:: Assignment ::
Exactly reproduce the line containing "(365, 725) = (657, 339): yellow" together with every line after it, through the end of the entries, and give nothing more.

:: Records to process ::
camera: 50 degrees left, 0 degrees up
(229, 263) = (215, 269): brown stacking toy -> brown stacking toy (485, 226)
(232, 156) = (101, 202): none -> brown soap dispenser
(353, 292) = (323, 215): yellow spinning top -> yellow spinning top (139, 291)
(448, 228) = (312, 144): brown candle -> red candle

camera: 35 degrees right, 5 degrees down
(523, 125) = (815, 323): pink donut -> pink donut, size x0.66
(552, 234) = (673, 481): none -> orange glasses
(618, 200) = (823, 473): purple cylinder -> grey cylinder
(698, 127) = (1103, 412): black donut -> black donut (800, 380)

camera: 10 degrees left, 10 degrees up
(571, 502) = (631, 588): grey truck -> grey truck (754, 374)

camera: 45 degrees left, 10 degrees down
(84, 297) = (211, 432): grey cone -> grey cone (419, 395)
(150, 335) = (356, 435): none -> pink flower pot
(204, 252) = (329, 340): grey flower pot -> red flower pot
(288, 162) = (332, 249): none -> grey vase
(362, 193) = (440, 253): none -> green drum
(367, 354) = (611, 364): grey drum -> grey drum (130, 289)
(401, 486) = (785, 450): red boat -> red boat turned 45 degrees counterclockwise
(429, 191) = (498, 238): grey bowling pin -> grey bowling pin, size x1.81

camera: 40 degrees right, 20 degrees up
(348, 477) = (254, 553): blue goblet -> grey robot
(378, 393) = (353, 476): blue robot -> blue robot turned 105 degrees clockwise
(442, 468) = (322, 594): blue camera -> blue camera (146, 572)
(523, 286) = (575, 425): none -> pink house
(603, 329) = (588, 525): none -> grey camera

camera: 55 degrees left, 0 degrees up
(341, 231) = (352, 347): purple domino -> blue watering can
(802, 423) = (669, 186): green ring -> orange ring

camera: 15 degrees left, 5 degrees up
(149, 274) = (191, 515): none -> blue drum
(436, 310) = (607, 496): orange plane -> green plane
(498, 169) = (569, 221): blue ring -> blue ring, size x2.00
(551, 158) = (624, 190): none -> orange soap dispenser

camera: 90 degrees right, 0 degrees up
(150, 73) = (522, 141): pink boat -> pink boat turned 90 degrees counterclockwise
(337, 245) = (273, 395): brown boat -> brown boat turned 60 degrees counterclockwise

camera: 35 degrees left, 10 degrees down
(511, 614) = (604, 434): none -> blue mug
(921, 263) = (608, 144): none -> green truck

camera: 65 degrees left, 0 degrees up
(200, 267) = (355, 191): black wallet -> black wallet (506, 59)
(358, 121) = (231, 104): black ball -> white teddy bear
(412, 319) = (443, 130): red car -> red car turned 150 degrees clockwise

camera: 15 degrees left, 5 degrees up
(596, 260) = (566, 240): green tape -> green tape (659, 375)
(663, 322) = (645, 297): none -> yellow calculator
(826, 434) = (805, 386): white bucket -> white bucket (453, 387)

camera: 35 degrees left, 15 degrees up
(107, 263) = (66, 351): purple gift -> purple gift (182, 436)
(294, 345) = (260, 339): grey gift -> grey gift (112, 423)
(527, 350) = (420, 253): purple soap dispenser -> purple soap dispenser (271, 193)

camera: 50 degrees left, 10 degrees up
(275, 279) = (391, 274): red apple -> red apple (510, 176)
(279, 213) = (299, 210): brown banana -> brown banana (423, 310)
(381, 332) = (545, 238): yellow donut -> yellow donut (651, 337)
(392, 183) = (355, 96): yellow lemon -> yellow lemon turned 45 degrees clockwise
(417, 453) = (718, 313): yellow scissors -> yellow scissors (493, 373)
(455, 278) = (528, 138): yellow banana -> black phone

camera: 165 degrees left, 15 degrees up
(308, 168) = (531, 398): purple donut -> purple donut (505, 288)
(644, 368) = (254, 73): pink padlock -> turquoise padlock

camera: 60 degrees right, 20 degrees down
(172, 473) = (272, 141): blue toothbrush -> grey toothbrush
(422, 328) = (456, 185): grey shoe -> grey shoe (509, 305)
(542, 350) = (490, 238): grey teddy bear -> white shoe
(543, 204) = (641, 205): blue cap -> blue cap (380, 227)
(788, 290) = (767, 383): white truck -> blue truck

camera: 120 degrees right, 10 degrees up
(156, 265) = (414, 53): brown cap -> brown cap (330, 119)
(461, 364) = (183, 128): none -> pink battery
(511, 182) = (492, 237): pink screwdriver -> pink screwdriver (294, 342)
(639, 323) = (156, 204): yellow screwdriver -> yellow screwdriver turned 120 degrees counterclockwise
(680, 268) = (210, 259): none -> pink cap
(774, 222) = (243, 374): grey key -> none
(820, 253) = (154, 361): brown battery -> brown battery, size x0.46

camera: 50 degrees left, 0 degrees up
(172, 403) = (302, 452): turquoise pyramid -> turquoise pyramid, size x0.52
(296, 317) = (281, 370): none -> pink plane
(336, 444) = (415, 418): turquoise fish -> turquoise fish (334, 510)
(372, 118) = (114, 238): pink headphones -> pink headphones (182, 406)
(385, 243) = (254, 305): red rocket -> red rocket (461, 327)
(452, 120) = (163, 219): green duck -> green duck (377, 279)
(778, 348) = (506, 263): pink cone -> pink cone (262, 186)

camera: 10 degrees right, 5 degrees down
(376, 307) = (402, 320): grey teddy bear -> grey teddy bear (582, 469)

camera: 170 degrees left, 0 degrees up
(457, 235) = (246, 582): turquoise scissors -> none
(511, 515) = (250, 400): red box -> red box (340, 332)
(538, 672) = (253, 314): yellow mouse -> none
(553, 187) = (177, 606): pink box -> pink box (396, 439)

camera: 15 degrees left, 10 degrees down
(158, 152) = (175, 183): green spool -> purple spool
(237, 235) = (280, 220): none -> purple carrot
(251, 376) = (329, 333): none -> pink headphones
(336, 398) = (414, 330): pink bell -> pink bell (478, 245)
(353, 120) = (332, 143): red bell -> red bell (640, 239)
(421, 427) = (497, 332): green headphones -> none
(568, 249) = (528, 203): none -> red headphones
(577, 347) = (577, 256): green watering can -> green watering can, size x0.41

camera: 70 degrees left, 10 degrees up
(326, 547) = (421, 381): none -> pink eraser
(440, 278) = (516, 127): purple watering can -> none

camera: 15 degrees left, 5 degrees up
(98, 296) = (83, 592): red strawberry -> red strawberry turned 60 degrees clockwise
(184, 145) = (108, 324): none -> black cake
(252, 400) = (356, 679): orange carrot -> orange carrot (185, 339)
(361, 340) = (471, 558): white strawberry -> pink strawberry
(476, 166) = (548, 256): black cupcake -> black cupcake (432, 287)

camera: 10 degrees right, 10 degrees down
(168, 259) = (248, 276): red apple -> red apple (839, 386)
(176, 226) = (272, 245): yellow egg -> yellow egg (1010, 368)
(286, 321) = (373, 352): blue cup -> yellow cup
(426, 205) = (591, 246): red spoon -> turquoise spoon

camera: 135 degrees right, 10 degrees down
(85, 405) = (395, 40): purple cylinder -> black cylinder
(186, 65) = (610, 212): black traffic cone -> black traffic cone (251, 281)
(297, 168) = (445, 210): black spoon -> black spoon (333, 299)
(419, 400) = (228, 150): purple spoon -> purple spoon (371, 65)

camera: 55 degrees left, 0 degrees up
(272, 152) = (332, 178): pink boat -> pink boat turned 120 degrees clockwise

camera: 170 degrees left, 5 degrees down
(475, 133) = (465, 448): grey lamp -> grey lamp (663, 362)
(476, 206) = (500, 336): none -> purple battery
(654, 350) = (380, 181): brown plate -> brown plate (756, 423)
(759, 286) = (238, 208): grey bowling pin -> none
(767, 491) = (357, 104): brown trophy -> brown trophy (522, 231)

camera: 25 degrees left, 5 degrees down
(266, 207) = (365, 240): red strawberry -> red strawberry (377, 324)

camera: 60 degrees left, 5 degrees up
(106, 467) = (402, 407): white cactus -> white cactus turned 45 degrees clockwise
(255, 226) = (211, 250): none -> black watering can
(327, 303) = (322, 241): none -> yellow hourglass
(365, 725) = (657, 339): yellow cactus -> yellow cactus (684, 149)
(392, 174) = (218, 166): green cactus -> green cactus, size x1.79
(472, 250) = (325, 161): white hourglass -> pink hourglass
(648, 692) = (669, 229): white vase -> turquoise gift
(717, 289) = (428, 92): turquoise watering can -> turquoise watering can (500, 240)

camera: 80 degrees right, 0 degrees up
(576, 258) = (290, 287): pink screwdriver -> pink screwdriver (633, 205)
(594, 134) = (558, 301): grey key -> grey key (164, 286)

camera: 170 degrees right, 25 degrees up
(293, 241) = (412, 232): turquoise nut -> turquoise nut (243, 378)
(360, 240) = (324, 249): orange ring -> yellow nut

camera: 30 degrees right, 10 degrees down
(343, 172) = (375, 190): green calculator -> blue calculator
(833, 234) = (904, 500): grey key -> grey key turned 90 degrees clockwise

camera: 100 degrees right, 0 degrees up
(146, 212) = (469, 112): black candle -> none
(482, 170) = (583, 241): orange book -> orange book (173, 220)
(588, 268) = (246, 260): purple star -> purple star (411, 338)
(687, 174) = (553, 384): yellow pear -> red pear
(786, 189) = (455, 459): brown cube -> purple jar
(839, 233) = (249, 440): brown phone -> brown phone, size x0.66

:: Expected output ::
(365, 725) = (657, 339): yellow cactus -> yellow cactus (684, 149)
(392, 174) = (218, 166): green cactus -> green cactus, size x1.79
(472, 250) = (325, 161): white hourglass -> pink hourglass
(648, 692) = (669, 229): white vase -> turquoise gift
(717, 289) = (428, 92): turquoise watering can -> turquoise watering can (500, 240)

camera: 80 degrees right, 0 degrees up
(576, 258) = (290, 287): pink screwdriver -> pink screwdriver (633, 205)
(594, 134) = (558, 301): grey key -> grey key (164, 286)

camera: 170 degrees right, 25 degrees up
(293, 241) = (412, 232): turquoise nut -> turquoise nut (243, 378)
(360, 240) = (324, 249): orange ring -> yellow nut

camera: 30 degrees right, 10 degrees down
(343, 172) = (375, 190): green calculator -> blue calculator
(833, 234) = (904, 500): grey key -> grey key turned 90 degrees clockwise

camera: 100 degrees right, 0 degrees up
(146, 212) = (469, 112): black candle -> none
(482, 170) = (583, 241): orange book -> orange book (173, 220)
(588, 268) = (246, 260): purple star -> purple star (411, 338)
(687, 174) = (553, 384): yellow pear -> red pear
(786, 189) = (455, 459): brown cube -> purple jar
(839, 233) = (249, 440): brown phone -> brown phone, size x0.66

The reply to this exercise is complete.